=== Section Start ===

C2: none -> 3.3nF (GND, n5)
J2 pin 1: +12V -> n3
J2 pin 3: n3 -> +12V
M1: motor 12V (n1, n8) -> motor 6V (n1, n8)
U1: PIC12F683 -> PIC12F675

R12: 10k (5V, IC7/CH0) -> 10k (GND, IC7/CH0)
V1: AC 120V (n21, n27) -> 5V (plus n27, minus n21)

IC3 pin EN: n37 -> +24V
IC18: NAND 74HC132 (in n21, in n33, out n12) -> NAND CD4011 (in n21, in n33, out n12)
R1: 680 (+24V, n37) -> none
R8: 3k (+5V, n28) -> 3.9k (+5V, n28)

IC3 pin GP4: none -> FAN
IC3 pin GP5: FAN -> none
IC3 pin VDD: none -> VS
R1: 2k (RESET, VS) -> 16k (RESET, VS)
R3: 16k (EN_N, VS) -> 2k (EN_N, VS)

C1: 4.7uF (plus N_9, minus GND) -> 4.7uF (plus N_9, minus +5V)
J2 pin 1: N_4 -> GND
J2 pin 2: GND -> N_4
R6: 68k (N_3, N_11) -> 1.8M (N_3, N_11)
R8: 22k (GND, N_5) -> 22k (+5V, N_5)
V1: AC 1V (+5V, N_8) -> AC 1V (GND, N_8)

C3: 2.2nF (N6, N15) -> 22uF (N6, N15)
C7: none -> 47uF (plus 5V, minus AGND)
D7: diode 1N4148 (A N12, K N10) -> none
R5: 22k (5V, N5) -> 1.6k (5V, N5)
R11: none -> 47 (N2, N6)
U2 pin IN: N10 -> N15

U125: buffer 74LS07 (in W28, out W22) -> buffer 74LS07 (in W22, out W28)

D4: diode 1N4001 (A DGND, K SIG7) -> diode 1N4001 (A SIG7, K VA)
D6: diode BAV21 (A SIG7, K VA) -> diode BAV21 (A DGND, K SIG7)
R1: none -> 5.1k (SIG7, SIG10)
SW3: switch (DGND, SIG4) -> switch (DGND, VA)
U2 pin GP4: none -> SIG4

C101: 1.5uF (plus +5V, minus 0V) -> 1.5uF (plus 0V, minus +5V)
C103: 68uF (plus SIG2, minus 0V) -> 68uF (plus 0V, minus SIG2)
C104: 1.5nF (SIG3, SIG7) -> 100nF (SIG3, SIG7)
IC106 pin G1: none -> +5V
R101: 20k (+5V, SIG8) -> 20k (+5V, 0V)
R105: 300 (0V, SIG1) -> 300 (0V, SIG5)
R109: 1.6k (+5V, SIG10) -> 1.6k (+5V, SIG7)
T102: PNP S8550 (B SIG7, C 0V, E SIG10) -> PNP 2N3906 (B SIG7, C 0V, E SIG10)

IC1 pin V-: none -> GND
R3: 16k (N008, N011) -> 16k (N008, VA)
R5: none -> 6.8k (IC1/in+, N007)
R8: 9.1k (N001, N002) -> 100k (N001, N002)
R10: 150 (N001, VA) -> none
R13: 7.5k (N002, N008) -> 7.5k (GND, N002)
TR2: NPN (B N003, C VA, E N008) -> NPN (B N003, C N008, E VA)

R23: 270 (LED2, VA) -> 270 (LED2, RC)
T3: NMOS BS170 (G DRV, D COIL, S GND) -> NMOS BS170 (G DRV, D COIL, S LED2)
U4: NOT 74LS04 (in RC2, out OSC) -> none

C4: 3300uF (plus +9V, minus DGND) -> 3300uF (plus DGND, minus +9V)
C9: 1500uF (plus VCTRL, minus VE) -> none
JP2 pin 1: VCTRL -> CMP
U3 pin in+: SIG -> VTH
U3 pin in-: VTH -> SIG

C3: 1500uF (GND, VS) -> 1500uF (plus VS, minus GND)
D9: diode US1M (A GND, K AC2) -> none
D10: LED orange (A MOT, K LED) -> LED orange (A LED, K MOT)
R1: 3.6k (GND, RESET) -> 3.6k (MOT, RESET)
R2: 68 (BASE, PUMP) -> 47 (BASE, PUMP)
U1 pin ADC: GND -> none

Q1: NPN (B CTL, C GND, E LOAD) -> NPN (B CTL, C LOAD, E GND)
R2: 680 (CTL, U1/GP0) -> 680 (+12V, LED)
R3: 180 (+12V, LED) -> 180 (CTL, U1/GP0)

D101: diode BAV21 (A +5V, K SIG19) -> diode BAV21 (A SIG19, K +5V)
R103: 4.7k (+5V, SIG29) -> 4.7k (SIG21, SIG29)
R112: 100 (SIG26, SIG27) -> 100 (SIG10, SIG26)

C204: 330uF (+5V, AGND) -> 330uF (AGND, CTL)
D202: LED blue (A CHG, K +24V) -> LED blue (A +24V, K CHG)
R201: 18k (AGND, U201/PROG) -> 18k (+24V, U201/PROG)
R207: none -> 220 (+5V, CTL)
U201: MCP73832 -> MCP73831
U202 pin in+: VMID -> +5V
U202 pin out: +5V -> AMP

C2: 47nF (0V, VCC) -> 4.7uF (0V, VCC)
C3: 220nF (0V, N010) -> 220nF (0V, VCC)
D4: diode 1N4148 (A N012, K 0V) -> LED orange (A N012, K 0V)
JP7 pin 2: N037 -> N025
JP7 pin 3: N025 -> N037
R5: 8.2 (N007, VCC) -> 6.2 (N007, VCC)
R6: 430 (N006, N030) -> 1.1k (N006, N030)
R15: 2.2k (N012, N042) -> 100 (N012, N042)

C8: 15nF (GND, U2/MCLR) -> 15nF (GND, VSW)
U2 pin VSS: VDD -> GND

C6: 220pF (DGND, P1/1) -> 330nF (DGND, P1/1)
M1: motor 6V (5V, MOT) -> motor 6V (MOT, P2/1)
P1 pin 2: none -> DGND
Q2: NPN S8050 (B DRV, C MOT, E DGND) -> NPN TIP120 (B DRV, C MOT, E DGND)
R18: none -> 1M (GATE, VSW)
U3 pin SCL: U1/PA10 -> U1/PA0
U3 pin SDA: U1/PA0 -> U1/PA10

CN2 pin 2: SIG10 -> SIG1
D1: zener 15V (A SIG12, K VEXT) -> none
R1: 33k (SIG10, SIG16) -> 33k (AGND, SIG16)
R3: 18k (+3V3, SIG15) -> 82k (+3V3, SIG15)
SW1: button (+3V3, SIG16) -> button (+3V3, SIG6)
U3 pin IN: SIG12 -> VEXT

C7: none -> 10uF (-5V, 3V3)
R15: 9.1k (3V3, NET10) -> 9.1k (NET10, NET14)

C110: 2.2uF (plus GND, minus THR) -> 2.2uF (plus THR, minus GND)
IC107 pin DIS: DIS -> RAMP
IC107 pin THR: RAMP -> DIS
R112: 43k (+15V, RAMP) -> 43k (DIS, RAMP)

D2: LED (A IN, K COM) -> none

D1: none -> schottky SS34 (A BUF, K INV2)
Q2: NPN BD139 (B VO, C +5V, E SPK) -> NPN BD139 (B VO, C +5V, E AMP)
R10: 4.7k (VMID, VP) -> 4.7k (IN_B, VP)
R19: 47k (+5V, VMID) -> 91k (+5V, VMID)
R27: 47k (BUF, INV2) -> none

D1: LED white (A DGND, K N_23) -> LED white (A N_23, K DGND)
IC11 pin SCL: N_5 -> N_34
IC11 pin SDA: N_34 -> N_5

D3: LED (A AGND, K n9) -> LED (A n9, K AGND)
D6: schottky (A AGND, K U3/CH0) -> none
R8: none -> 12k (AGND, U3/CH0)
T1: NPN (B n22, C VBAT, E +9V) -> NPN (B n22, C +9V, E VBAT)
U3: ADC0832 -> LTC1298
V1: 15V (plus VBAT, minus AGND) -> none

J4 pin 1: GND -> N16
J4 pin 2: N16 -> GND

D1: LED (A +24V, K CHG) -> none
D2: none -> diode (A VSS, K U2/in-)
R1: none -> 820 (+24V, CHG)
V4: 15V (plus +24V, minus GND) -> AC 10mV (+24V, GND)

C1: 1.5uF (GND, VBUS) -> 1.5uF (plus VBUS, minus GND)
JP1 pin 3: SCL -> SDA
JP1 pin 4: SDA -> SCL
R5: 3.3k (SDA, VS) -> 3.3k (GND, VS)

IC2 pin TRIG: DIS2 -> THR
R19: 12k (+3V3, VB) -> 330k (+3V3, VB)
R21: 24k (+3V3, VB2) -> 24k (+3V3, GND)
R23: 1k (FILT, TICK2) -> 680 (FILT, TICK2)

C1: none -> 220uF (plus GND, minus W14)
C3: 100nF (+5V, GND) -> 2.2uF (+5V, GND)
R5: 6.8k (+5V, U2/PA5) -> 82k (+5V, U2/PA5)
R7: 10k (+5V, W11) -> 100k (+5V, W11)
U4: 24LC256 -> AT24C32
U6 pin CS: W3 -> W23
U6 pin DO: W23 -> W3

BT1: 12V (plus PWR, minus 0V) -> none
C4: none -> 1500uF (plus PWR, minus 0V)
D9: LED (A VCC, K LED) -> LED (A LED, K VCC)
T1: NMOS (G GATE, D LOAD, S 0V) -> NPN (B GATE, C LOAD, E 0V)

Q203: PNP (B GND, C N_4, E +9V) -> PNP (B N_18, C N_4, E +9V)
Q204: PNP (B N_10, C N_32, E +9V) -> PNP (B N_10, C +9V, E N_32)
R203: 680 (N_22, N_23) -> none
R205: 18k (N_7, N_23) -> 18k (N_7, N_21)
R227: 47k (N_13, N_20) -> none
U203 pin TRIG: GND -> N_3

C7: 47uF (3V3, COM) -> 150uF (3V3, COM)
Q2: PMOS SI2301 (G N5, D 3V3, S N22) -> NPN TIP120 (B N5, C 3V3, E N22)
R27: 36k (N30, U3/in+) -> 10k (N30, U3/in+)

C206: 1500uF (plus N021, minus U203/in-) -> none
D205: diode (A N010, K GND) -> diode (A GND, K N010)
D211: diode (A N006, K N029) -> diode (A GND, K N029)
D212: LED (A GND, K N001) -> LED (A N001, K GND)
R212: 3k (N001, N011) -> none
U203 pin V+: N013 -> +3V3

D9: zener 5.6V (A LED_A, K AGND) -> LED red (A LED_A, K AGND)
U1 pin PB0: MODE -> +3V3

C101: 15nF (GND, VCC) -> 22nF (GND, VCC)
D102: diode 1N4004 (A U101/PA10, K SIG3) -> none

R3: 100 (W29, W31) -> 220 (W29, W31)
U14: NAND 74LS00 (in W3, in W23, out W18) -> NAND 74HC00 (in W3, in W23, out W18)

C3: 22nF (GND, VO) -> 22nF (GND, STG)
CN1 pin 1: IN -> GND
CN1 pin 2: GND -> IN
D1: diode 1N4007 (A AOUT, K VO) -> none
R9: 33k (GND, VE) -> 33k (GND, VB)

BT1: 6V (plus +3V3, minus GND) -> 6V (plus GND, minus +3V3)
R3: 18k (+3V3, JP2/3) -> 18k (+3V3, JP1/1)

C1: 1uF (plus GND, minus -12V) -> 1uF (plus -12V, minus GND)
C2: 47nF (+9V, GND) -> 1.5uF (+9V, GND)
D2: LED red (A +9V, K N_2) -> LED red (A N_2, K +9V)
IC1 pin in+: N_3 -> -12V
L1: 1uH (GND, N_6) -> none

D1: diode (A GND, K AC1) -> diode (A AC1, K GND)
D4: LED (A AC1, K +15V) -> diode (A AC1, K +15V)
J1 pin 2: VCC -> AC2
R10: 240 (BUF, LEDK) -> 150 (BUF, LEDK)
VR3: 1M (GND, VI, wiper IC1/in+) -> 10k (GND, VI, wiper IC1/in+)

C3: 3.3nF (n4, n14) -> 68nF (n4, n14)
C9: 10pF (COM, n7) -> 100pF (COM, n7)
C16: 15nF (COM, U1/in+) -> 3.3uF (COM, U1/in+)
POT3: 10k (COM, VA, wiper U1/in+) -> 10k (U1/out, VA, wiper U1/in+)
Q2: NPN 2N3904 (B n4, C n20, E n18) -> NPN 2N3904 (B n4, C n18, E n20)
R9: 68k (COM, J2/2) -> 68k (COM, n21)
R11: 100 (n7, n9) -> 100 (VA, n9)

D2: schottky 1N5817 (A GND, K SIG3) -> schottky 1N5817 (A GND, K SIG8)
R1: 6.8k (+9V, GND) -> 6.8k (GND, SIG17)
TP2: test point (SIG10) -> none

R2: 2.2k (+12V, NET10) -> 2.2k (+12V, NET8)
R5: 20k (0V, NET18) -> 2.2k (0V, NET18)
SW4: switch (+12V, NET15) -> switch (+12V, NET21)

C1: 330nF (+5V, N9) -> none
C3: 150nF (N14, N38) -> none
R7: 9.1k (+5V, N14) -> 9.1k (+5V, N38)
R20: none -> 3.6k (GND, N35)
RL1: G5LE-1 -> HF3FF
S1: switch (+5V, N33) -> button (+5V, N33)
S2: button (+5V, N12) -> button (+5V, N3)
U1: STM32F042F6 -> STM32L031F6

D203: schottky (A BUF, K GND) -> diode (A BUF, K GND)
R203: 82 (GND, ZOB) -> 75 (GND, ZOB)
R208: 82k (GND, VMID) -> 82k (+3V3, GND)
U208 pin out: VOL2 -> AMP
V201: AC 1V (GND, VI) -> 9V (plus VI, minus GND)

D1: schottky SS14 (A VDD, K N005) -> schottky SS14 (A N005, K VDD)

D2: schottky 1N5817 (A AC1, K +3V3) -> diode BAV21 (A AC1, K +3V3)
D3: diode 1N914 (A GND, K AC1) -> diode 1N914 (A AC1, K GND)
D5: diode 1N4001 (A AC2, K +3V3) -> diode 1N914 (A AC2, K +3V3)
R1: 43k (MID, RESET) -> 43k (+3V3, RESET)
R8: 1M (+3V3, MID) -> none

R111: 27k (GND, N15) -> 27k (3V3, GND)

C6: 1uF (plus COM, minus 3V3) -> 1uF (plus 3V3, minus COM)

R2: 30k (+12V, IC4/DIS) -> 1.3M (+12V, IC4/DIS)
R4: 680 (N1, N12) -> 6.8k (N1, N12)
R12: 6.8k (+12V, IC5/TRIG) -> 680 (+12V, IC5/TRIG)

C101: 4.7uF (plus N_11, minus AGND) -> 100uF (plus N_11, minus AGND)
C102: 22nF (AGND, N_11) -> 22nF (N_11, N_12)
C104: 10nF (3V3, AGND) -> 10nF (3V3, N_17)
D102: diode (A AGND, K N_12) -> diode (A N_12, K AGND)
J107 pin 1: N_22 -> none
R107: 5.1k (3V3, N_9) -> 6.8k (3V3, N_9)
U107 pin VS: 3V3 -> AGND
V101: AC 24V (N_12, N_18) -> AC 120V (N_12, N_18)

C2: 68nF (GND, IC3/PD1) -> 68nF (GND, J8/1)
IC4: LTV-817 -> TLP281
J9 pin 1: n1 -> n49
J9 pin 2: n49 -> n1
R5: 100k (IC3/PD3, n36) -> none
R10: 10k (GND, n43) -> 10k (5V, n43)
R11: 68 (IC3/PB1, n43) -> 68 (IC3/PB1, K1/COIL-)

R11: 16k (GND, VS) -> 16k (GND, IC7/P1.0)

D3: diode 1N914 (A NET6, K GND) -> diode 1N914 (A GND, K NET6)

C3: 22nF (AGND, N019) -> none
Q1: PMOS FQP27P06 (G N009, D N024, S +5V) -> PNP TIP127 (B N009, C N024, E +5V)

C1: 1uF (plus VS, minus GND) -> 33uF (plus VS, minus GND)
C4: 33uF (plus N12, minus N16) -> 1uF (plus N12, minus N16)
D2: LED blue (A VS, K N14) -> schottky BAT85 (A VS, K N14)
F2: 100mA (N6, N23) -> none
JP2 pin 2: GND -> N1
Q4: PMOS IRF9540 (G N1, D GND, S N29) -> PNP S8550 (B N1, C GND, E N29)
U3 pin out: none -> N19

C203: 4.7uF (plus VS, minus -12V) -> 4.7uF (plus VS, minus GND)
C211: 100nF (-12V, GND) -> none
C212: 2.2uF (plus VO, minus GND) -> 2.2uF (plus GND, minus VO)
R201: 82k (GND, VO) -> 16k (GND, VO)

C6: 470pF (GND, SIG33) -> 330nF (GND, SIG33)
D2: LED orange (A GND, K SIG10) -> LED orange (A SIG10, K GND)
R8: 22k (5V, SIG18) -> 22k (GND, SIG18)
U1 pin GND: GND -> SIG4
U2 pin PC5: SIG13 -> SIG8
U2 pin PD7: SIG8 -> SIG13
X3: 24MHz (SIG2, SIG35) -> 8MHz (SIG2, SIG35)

=== Section End ===

Show all lines in the entries above where the string "NMOS" appears.

T3: NMOS BS170 (G DRV, D COIL, S GND) -> NMOS BS170 (G DRV, D COIL, S LED2)
T1: NMOS (G GATE, D LOAD, S 0V) -> NPN (B GATE, C LOAD, E 0V)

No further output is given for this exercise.